(Version difference data)
· · · · ·

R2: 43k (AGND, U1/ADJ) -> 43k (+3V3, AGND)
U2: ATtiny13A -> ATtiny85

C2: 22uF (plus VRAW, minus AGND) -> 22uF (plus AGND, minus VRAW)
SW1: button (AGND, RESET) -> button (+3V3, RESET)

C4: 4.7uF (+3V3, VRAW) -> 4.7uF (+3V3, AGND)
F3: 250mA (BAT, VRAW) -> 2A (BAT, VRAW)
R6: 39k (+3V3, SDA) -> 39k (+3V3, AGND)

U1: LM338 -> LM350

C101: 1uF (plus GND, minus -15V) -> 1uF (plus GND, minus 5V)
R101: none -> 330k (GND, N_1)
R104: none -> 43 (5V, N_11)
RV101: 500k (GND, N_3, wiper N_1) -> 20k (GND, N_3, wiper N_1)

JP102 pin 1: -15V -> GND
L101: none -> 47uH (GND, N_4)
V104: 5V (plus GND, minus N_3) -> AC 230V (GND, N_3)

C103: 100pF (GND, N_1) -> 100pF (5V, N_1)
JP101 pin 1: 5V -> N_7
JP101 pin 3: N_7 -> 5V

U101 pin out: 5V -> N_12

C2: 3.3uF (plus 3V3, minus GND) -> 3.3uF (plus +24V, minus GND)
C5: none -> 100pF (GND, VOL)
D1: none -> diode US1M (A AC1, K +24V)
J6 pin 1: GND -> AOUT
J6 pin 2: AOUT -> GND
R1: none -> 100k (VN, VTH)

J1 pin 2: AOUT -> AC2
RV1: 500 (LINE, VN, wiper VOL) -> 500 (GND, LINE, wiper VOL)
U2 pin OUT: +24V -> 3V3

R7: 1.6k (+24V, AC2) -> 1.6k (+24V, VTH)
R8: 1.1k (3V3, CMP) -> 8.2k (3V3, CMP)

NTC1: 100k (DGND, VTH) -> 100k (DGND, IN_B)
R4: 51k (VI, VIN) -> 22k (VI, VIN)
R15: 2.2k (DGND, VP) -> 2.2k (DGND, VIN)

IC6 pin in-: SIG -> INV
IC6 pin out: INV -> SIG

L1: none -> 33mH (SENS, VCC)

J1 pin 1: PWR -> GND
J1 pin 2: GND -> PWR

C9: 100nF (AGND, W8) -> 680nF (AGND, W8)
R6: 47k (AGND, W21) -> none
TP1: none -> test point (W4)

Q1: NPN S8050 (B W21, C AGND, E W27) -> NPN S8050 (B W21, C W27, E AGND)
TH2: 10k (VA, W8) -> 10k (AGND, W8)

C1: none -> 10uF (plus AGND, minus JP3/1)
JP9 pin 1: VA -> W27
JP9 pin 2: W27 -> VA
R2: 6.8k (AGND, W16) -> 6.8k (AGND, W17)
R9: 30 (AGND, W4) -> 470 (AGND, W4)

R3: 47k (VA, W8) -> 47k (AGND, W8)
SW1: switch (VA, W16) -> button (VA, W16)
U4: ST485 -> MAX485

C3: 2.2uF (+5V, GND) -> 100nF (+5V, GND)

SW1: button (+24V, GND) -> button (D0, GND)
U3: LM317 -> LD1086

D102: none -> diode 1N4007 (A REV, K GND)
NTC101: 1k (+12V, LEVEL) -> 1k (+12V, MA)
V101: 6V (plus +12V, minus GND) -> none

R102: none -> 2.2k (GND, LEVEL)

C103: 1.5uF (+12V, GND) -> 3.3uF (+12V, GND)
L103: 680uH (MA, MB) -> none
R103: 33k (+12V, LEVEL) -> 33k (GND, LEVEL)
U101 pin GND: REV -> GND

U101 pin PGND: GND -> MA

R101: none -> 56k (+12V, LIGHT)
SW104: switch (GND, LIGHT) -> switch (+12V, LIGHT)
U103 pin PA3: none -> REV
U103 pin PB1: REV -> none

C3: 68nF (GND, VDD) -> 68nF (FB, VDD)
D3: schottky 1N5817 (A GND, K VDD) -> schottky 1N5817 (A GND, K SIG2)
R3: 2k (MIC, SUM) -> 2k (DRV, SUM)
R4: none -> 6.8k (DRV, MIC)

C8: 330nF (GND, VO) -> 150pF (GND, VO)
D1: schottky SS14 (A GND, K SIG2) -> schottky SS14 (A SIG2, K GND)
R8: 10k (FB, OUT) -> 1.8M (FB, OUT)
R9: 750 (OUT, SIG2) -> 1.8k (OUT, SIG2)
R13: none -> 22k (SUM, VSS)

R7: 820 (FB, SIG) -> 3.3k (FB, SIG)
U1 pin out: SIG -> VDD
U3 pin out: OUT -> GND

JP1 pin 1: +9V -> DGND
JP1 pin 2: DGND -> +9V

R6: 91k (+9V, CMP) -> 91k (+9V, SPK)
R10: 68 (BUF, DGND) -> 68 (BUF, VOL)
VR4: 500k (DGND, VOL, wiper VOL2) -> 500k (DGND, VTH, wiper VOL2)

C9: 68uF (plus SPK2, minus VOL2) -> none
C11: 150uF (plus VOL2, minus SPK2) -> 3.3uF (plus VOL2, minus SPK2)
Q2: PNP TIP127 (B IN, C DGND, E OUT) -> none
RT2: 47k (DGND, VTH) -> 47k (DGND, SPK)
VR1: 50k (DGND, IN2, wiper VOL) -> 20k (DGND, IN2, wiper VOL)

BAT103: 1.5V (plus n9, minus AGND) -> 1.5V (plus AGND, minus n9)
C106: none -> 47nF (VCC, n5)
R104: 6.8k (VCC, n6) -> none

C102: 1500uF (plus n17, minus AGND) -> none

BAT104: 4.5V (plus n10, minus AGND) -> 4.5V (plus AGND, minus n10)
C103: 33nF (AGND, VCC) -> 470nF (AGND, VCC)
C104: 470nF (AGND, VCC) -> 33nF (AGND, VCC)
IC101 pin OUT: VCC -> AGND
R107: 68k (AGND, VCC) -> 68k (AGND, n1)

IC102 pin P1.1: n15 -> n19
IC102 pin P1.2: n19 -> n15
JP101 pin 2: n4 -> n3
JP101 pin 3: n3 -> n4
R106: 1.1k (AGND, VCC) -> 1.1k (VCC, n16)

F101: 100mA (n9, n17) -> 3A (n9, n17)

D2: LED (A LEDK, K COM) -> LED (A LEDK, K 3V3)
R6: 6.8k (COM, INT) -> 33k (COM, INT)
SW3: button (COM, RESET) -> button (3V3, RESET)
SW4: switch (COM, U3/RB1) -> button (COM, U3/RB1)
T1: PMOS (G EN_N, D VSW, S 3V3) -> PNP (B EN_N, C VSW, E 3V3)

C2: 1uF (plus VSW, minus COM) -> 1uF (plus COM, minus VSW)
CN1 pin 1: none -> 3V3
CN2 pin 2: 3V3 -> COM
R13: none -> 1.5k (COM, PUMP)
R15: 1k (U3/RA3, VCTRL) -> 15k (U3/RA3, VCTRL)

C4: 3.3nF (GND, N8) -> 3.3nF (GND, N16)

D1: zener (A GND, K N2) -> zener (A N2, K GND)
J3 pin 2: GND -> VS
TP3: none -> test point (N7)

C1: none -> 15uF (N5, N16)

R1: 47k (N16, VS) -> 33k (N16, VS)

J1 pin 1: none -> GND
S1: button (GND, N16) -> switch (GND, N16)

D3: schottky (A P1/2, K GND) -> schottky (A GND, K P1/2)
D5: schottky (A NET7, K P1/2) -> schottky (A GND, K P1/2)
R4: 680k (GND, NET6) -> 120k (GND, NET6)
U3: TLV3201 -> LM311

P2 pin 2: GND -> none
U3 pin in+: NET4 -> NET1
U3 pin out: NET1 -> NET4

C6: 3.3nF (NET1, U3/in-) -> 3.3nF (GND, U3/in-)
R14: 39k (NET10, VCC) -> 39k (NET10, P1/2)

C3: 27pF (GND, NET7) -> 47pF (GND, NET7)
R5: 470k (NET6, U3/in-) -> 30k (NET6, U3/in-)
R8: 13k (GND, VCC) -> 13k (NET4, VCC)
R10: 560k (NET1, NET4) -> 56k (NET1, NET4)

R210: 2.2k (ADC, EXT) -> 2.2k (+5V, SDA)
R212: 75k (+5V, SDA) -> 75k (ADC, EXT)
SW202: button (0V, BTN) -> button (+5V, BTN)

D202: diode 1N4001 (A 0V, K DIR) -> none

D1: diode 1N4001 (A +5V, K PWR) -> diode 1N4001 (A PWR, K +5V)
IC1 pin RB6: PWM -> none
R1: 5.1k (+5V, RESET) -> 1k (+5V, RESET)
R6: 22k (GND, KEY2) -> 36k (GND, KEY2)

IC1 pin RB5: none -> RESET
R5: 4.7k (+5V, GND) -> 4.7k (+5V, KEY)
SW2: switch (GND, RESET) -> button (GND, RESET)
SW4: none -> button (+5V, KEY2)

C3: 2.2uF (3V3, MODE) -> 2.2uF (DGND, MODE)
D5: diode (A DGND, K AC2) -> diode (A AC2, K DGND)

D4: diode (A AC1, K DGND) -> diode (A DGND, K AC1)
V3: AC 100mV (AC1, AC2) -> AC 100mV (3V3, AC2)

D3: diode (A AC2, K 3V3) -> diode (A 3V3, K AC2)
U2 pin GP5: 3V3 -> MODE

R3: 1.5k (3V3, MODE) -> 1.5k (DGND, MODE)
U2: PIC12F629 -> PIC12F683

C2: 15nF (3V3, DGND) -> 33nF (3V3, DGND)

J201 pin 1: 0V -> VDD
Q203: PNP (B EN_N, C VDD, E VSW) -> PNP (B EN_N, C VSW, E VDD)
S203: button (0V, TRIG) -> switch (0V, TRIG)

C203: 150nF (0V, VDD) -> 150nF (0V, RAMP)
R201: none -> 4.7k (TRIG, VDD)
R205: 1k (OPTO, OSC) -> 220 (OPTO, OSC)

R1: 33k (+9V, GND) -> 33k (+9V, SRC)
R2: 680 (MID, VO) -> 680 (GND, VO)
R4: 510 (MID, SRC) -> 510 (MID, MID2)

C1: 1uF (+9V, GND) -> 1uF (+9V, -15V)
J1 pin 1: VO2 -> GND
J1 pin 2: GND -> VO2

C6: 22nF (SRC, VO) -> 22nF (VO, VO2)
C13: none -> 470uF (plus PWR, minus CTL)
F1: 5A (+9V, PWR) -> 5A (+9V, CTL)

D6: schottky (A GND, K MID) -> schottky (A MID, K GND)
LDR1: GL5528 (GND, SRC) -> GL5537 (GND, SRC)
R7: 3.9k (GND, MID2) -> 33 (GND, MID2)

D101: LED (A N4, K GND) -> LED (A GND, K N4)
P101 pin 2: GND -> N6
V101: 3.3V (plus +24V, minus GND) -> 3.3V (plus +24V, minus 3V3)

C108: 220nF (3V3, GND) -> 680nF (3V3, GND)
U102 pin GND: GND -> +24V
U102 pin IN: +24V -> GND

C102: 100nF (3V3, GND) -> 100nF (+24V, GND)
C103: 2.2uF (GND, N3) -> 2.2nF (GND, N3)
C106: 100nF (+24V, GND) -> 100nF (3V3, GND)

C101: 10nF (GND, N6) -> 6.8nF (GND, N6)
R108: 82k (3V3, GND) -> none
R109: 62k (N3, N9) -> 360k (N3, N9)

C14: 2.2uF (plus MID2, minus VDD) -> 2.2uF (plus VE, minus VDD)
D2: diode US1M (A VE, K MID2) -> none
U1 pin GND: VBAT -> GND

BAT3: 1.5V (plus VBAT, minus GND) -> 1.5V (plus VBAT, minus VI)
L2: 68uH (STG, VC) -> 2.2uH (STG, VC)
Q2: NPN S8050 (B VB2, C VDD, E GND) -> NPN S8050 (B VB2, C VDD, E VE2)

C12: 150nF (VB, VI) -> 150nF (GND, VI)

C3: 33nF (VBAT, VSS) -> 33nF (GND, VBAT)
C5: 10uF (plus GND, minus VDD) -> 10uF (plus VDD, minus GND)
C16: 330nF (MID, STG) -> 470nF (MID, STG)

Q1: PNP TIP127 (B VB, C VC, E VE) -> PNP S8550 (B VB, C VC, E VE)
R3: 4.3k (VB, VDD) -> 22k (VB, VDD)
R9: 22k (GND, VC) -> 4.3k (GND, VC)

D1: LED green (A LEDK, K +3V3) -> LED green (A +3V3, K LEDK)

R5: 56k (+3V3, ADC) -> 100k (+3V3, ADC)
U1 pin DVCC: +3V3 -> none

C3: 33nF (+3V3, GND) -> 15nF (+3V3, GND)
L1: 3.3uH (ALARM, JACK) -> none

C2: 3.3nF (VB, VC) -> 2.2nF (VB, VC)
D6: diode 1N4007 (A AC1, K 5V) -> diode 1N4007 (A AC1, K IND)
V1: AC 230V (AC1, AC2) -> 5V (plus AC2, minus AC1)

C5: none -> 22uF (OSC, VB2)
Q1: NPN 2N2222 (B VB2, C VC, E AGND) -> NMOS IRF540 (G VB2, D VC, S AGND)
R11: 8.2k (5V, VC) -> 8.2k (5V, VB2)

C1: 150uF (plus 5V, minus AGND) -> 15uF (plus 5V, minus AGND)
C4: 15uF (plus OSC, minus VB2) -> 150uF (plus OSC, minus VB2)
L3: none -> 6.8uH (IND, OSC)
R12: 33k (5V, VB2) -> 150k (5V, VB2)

· · · · ·

YOUR GOAL → Copy every line of the data above, beginning with the first and ending with the line that contains "TP1: none -> test point (W4)", and give nothing more.

RESULT OF THE TASK →
R2: 43k (AGND, U1/ADJ) -> 43k (+3V3, AGND)
U2: ATtiny13A -> ATtiny85

C2: 22uF (plus VRAW, minus AGND) -> 22uF (plus AGND, minus VRAW)
SW1: button (AGND, RESET) -> button (+3V3, RESET)

C4: 4.7uF (+3V3, VRAW) -> 4.7uF (+3V3, AGND)
F3: 250mA (BAT, VRAW) -> 2A (BAT, VRAW)
R6: 39k (+3V3, SDA) -> 39k (+3V3, AGND)

U1: LM338 -> LM350

C101: 1uF (plus GND, minus -15V) -> 1uF (plus GND, minus 5V)
R101: none -> 330k (GND, N_1)
R104: none -> 43 (5V, N_11)
RV101: 500k (GND, N_3, wiper N_1) -> 20k (GND, N_3, wiper N_1)

JP102 pin 1: -15V -> GND
L101: none -> 47uH (GND, N_4)
V104: 5V (plus GND, minus N_3) -> AC 230V (GND, N_3)

C103: 100pF (GND, N_1) -> 100pF (5V, N_1)
JP101 pin 1: 5V -> N_7
JP101 pin 3: N_7 -> 5V

U101 pin out: 5V -> N_12

C2: 3.3uF (plus 3V3, minus GND) -> 3.3uF (plus +24V, minus GND)
C5: none -> 100pF (GND, VOL)
D1: none -> diode US1M (A AC1, K +24V)
J6 pin 1: GND -> AOUT
J6 pin 2: AOUT -> GND
R1: none -> 100k (VN, VTH)

J1 pin 2: AOUT -> AC2
RV1: 500 (LINE, VN, wiper VOL) -> 500 (GND, LINE, wiper VOL)
U2 pin OUT: +24V -> 3V3

R7: 1.6k (+24V, AC2) -> 1.6k (+24V, VTH)
R8: 1.1k (3V3, CMP) -> 8.2k (3V3, CMP)

NTC1: 100k (DGND, VTH) -> 100k (DGND, IN_B)
R4: 51k (VI, VIN) -> 22k (VI, VIN)
R15: 2.2k (DGND, VP) -> 2.2k (DGND, VIN)

IC6 pin in-: SIG -> INV
IC6 pin out: INV -> SIG

L1: none -> 33mH (SENS, VCC)

J1 pin 1: PWR -> GND
J1 pin 2: GND -> PWR

C9: 100nF (AGND, W8) -> 680nF (AGND, W8)
R6: 47k (AGND, W21) -> none
TP1: none -> test point (W4)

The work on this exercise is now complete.